Material for this exercise
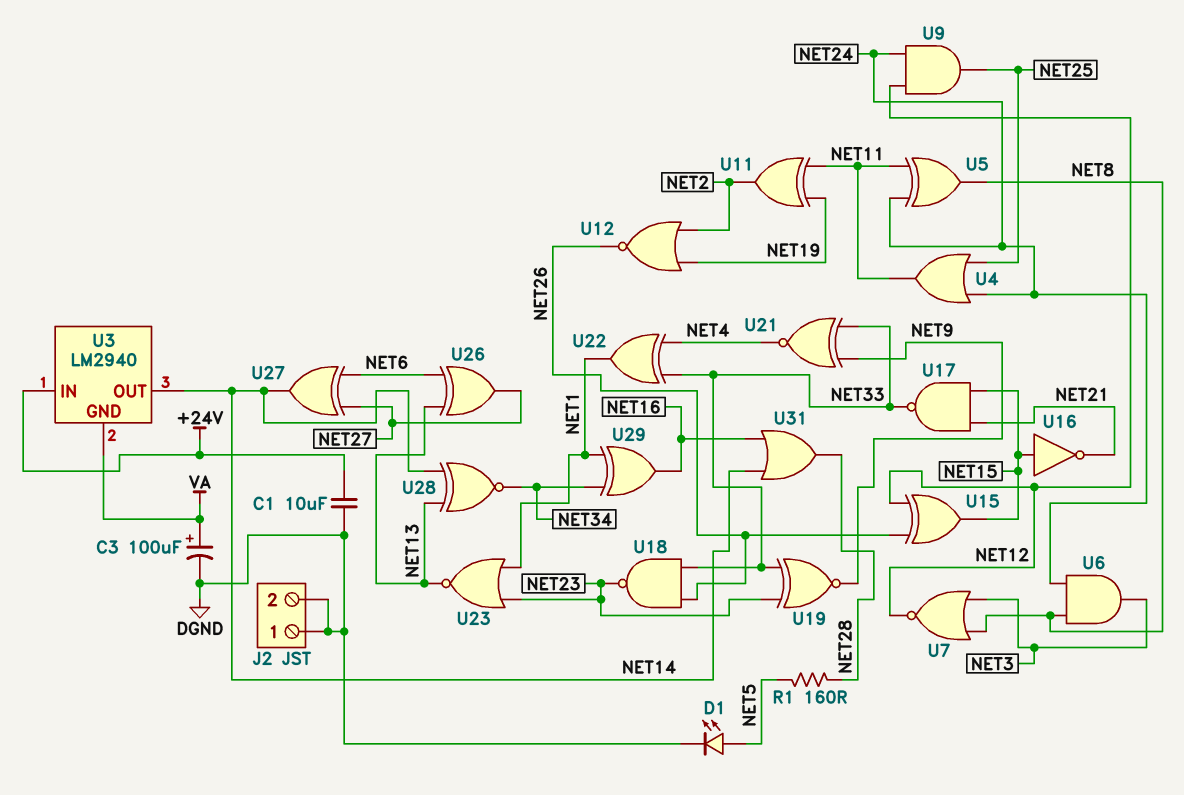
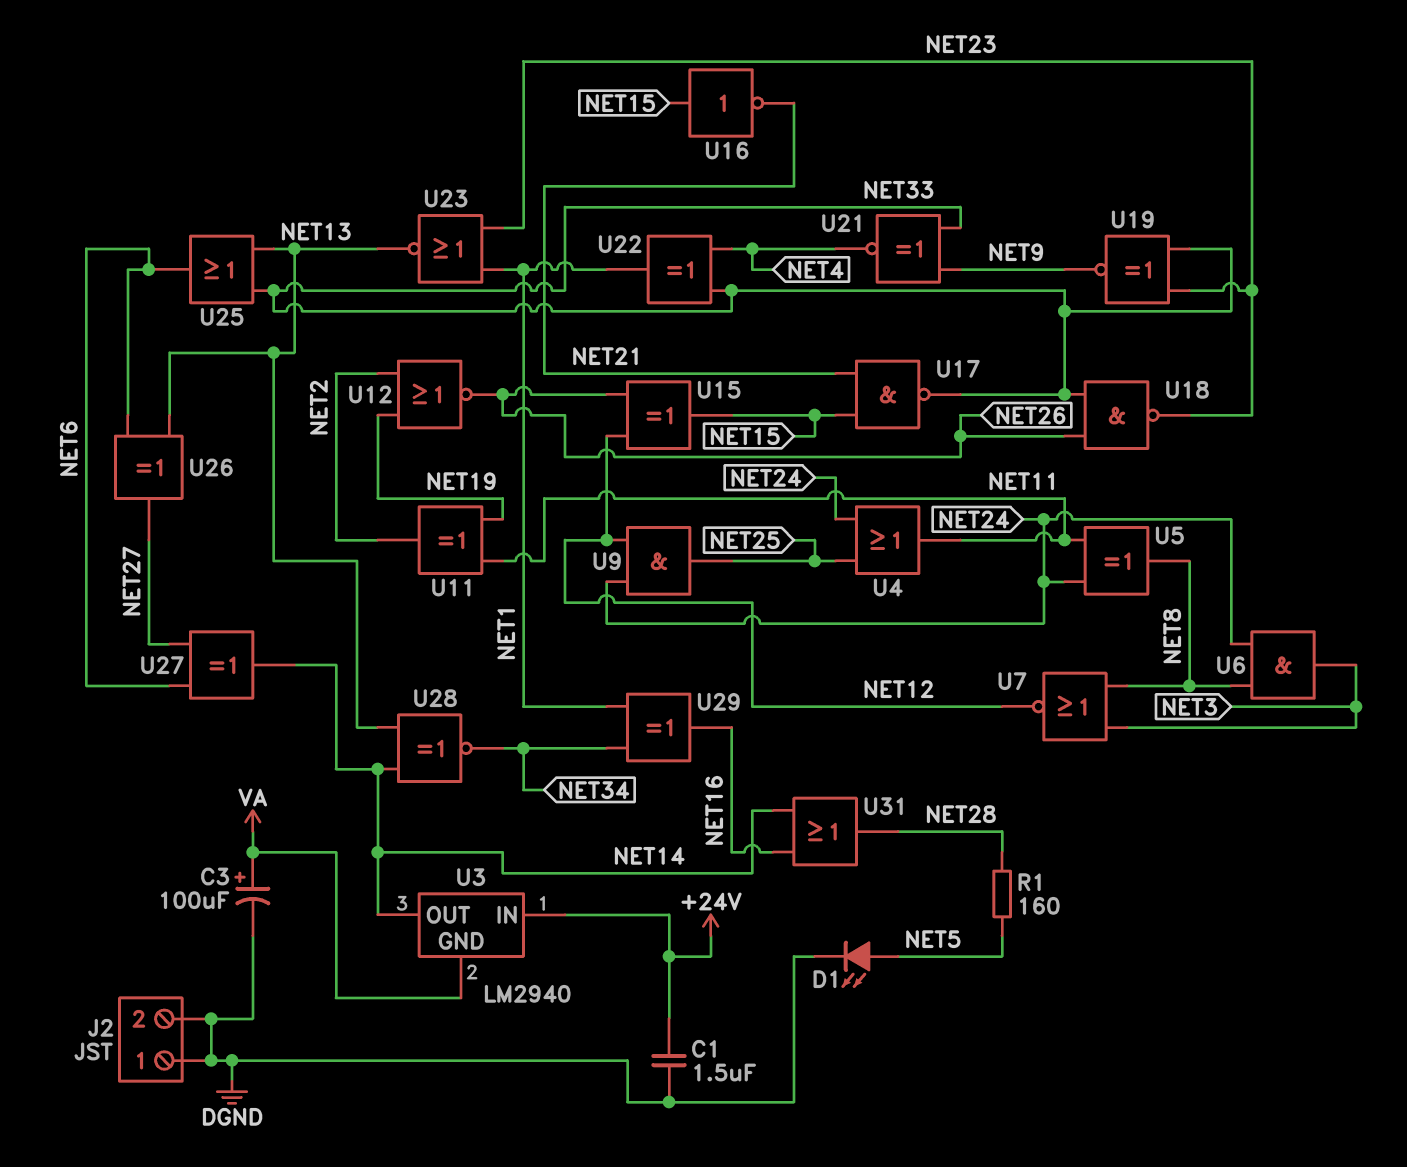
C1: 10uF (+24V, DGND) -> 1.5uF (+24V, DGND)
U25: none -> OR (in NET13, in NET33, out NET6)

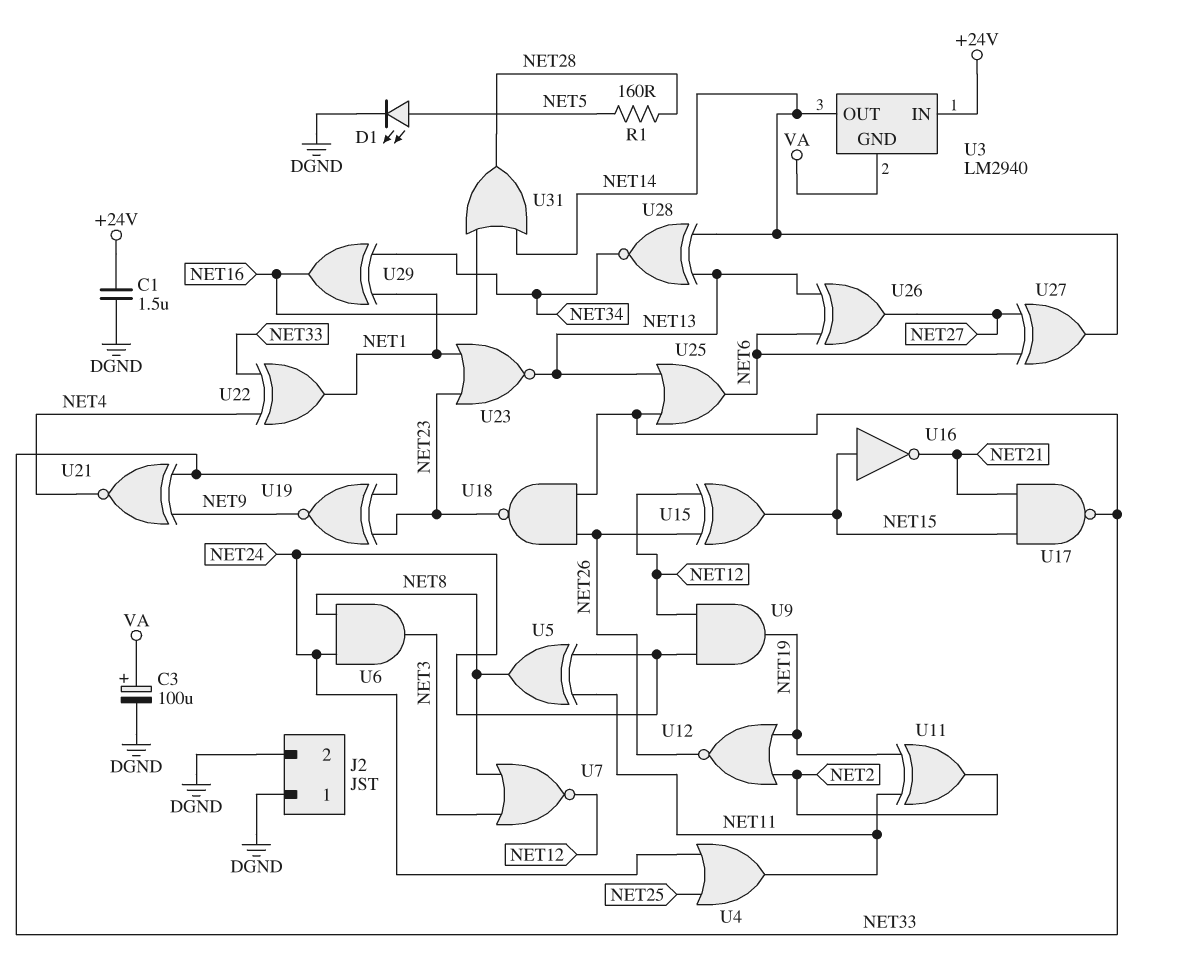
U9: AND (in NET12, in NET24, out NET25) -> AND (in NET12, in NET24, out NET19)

--

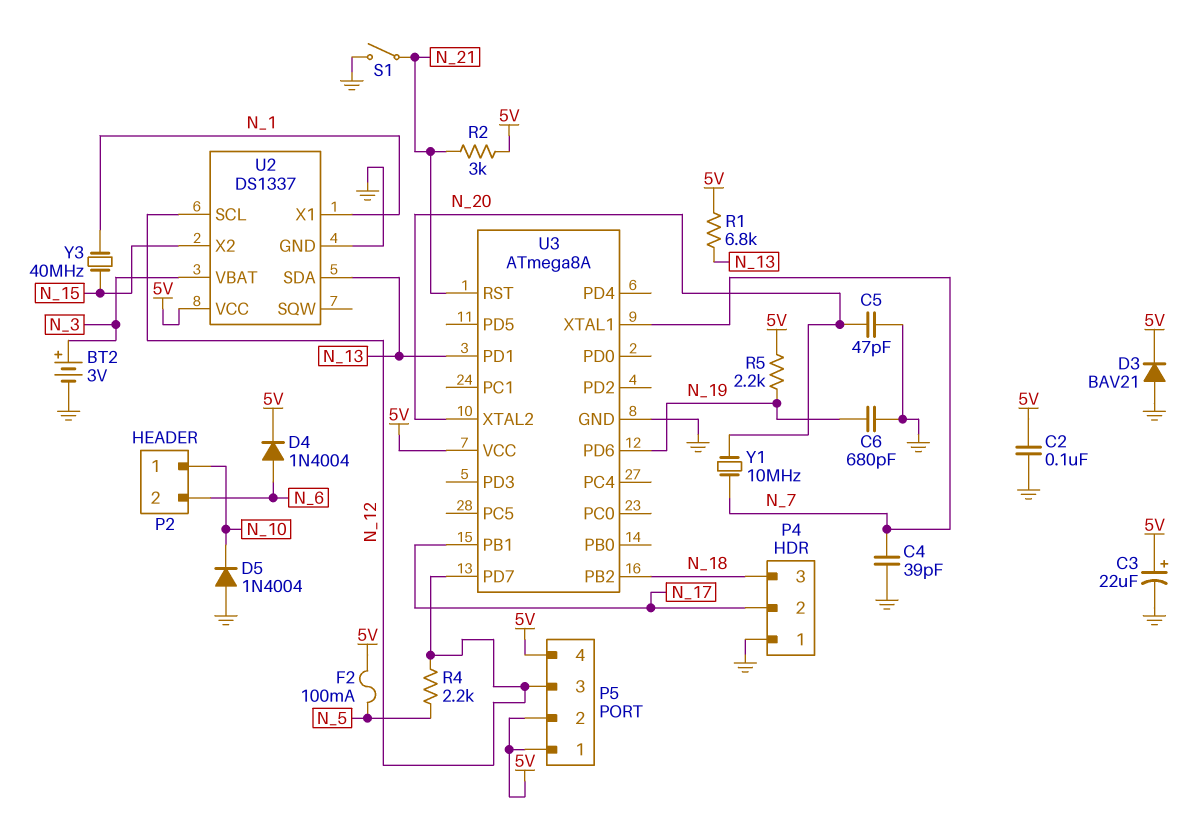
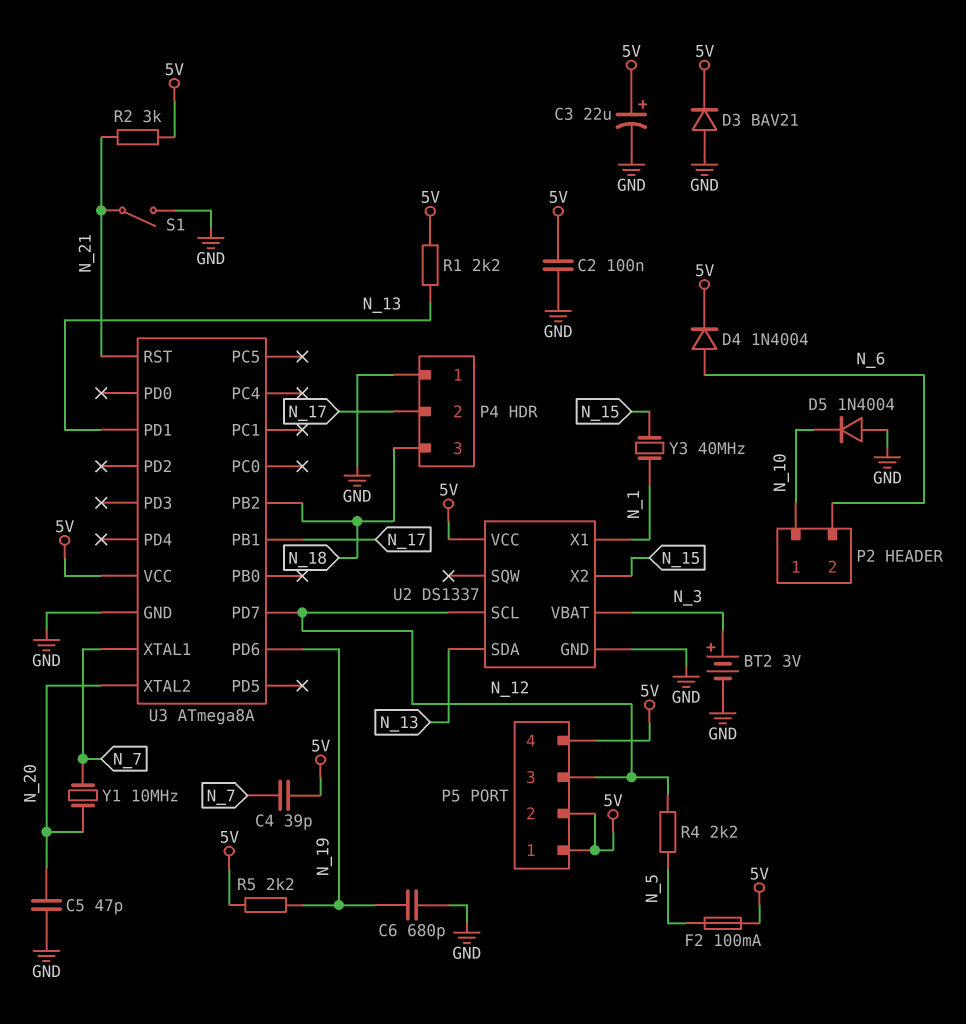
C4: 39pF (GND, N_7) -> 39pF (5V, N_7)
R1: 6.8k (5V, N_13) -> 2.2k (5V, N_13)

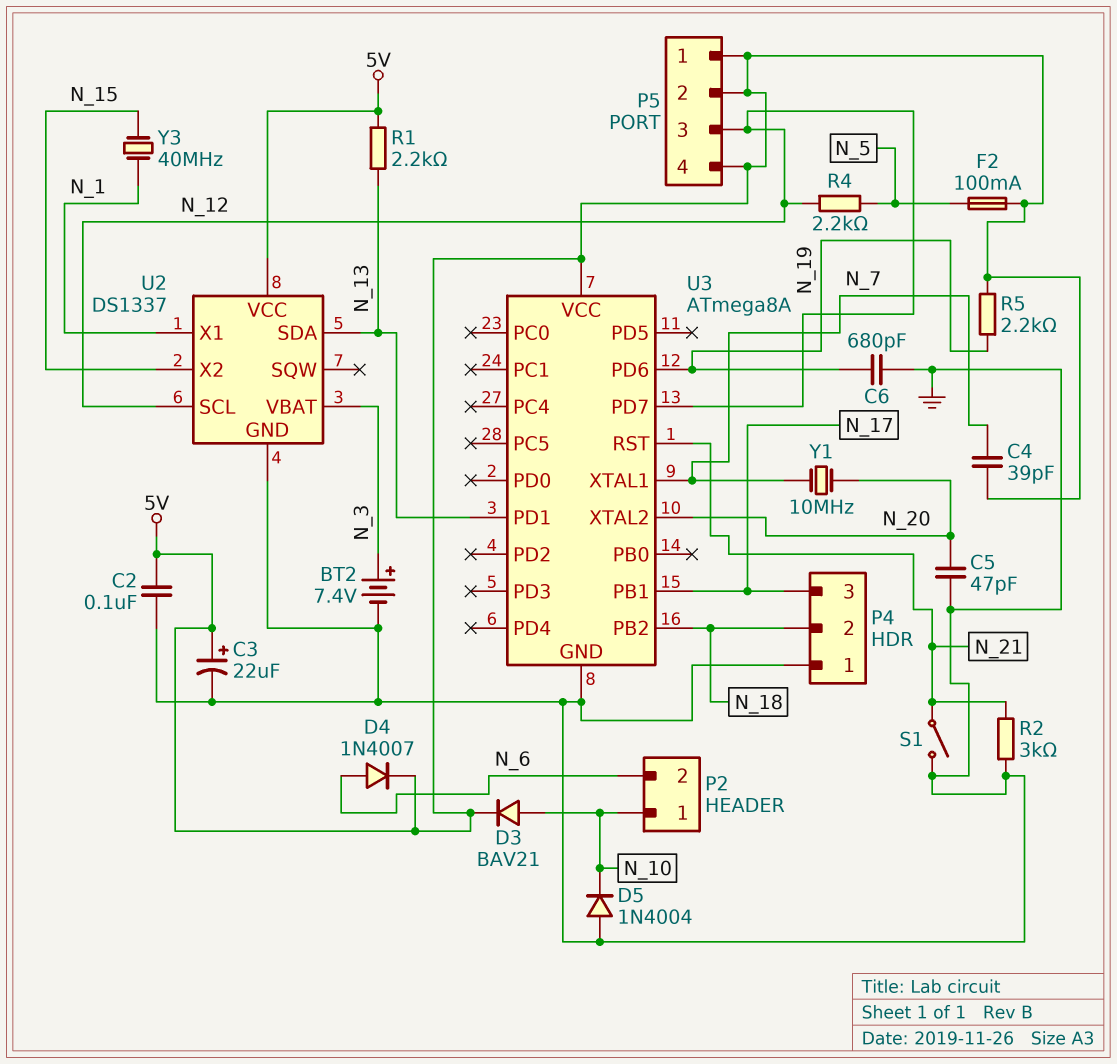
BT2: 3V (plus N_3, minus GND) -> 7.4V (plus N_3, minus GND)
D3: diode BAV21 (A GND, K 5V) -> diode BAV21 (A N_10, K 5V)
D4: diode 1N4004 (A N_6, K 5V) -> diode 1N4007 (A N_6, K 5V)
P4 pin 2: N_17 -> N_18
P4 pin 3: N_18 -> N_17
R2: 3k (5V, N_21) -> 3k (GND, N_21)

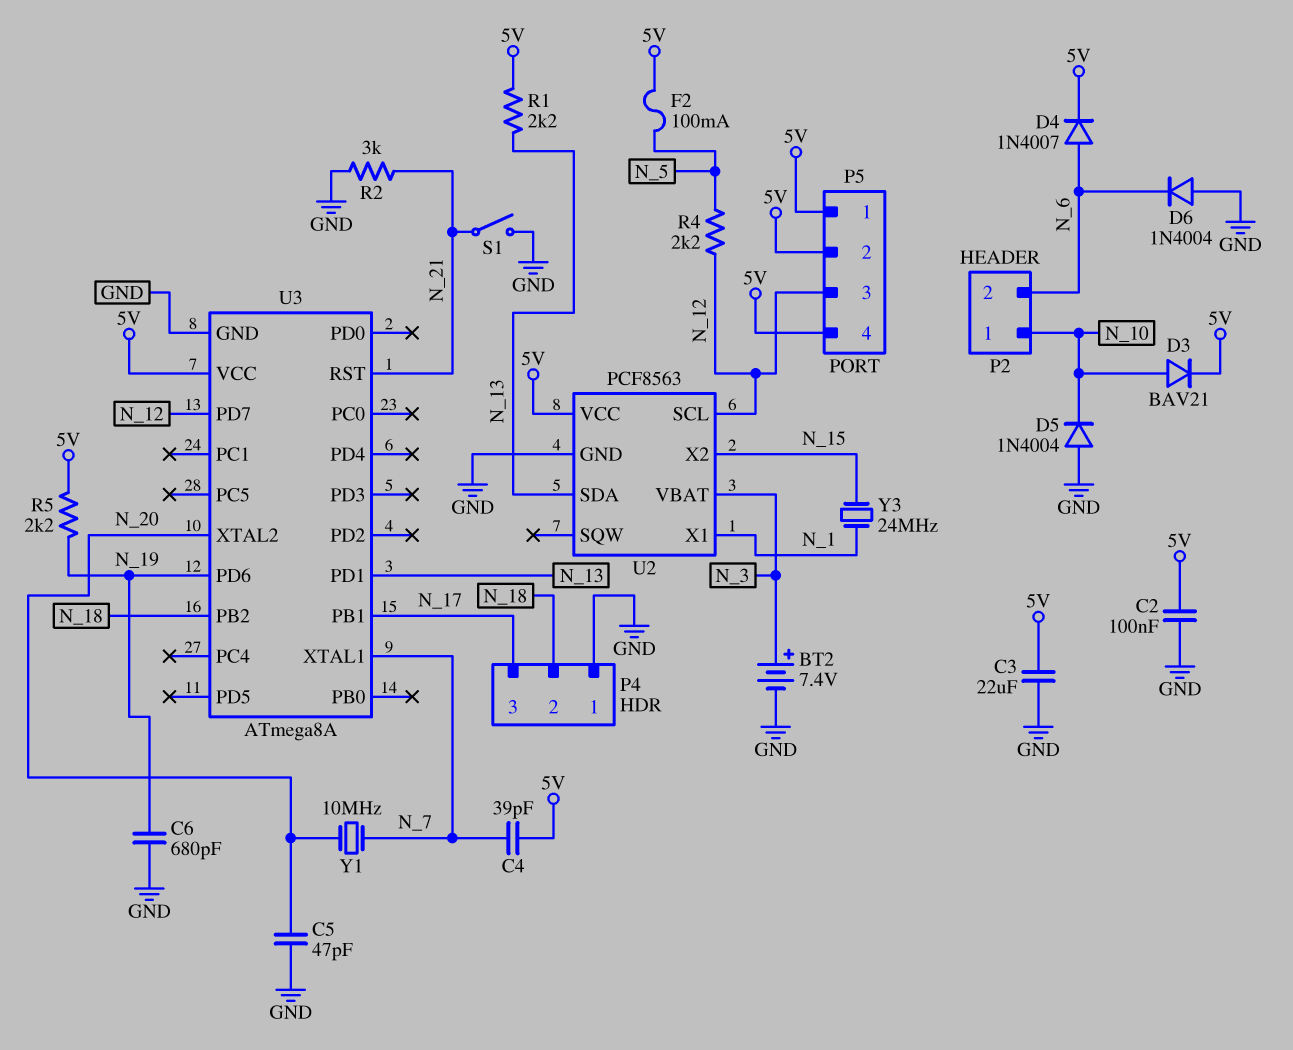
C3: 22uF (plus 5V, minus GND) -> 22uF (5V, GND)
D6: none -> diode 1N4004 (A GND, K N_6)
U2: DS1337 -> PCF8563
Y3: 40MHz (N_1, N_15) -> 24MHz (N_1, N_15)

Task objective
The total wanted is the number of lines in the entries above that contain "plus". Give it alone.

Exercise result
2